→ **TASK INSTRUCTIONS**: Identify the line with "camera: 95 degrees left, 0 degrees up"; copy word for word that line and every one after it, to the end of the listing. Exclude pictures.

→ **INPUT DATA**:
------------------------------------

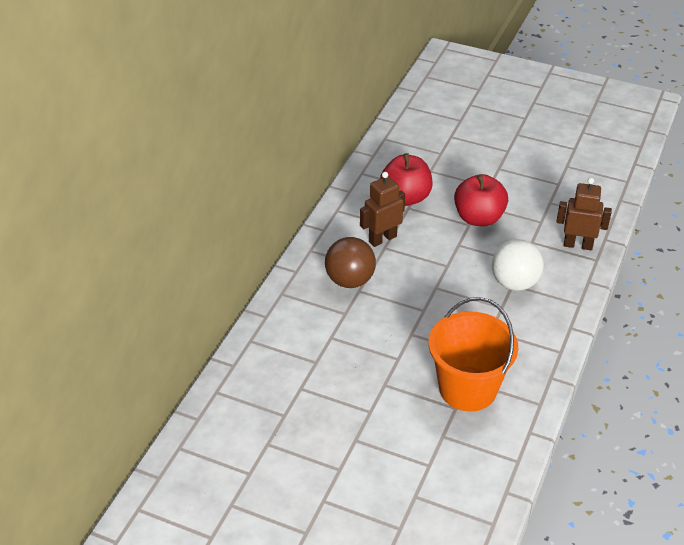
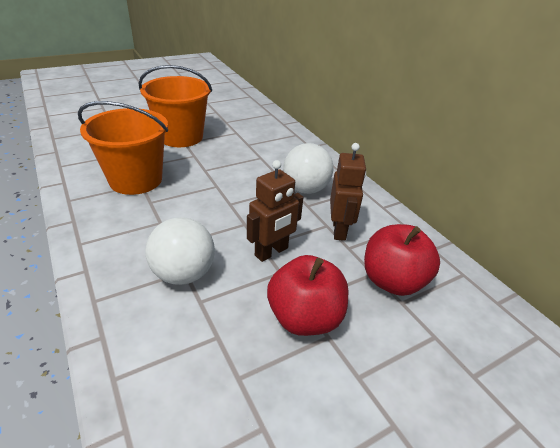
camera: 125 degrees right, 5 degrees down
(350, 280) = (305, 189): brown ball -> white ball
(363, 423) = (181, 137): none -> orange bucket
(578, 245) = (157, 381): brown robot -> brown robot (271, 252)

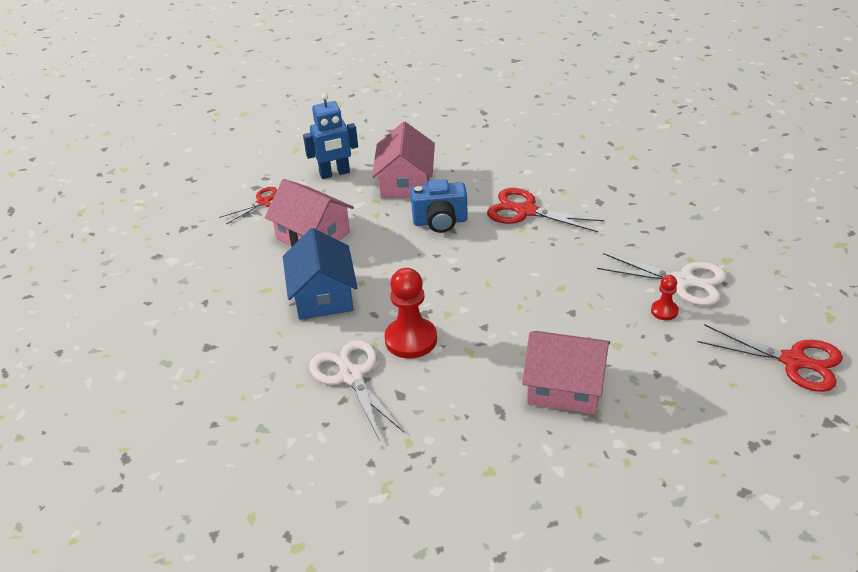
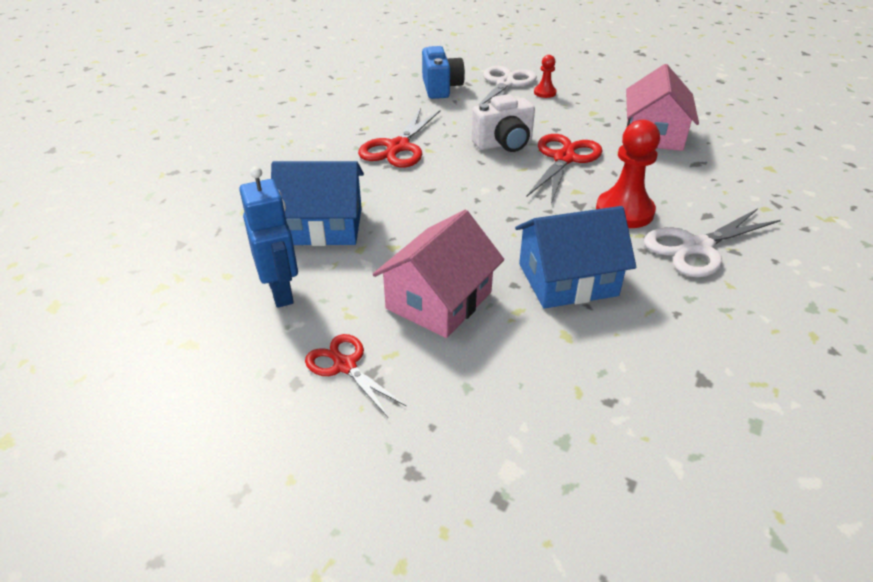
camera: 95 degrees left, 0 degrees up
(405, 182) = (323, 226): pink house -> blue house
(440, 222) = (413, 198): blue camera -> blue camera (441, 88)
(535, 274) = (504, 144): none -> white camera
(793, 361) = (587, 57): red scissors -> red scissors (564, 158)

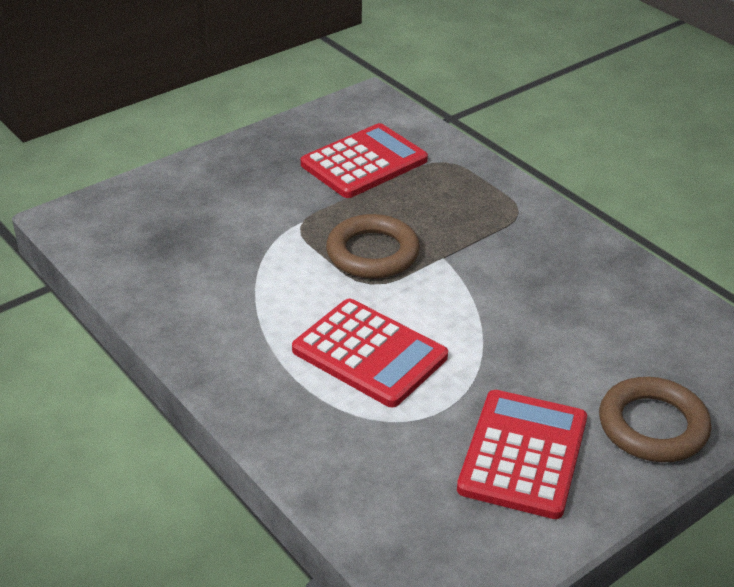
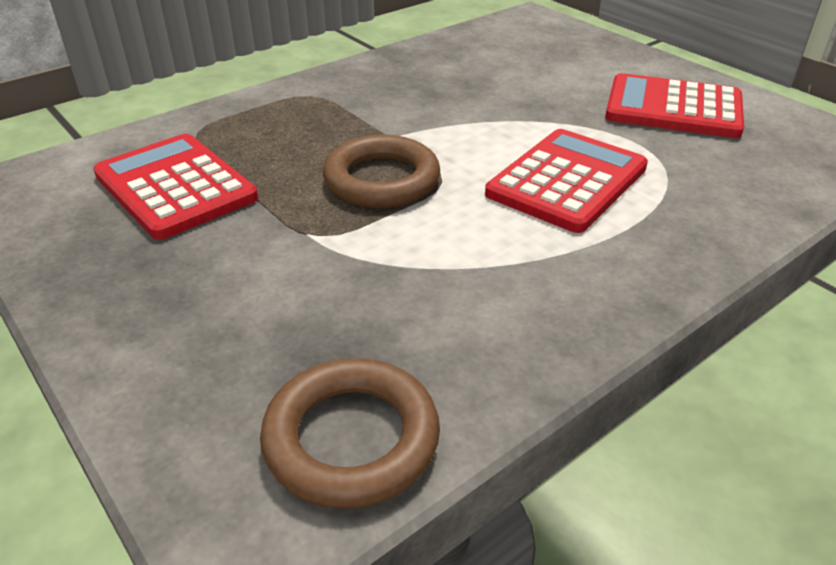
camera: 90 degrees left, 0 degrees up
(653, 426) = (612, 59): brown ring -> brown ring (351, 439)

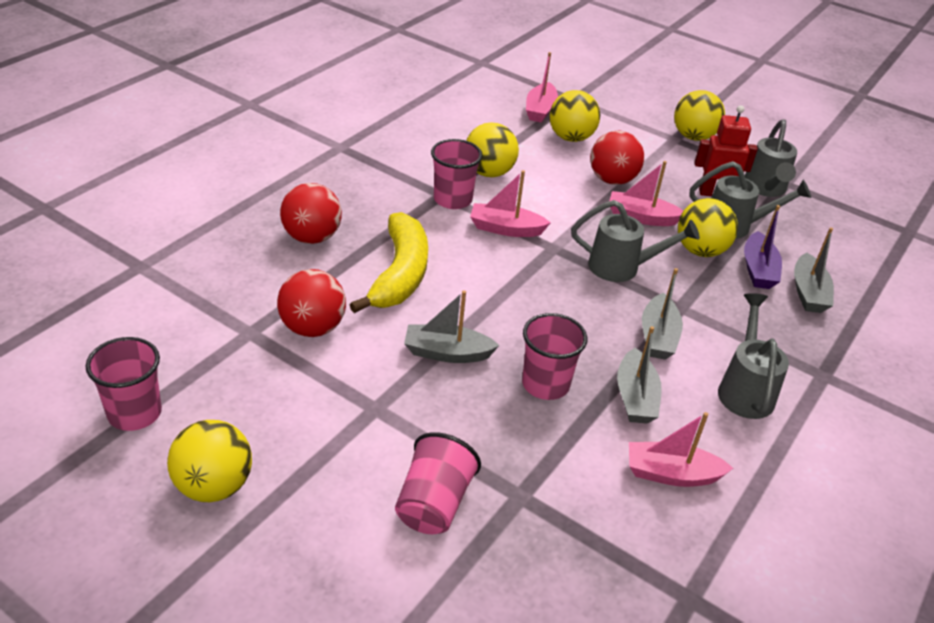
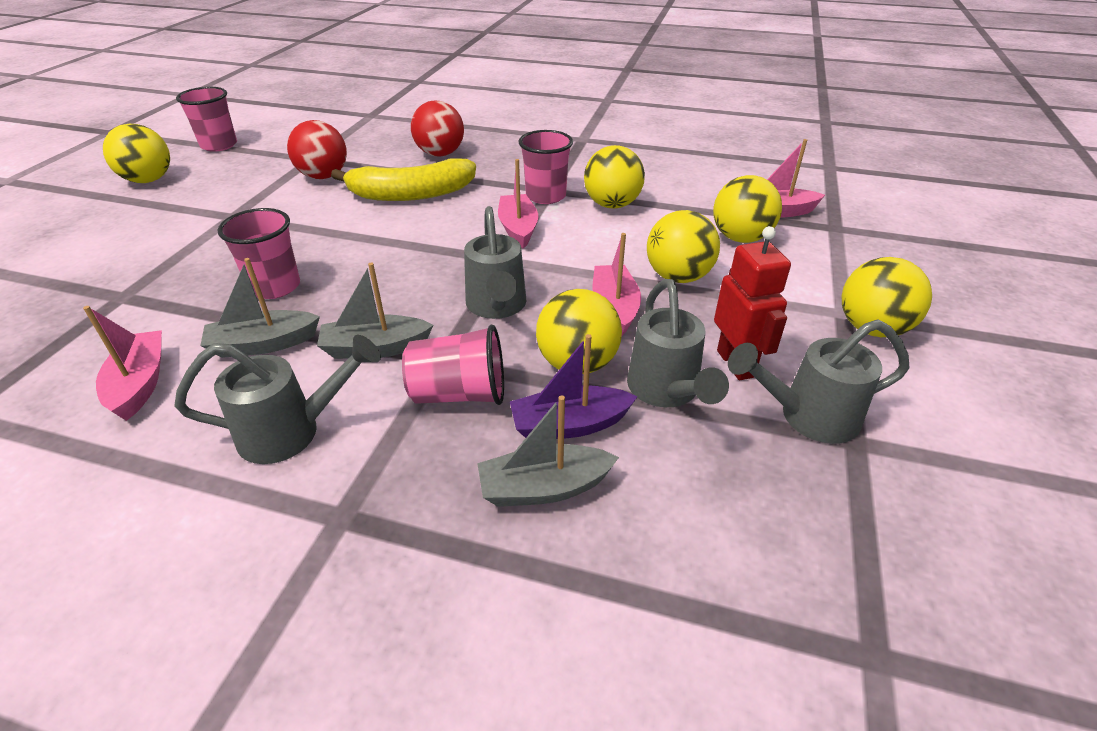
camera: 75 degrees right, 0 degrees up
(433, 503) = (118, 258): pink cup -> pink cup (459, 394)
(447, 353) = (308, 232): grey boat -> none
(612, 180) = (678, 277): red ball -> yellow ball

------------------------------------

→ **RESULT OF THE EXERCISE**:
camera: 95 degrees left, 0 degrees up
(405, 182) = (323, 226): pink house -> blue house
(440, 222) = (413, 198): blue camera -> blue camera (441, 88)
(535, 274) = (504, 144): none -> white camera
(793, 361) = (587, 57): red scissors -> red scissors (564, 158)

camera: 90 degrees left, 0 degrees up
(653, 426) = (612, 59): brown ring -> brown ring (351, 439)

camera: 75 degrees right, 0 degrees up
(433, 503) = (118, 258): pink cup -> pink cup (459, 394)
(447, 353) = (308, 232): grey boat -> none
(612, 180) = (678, 277): red ball -> yellow ball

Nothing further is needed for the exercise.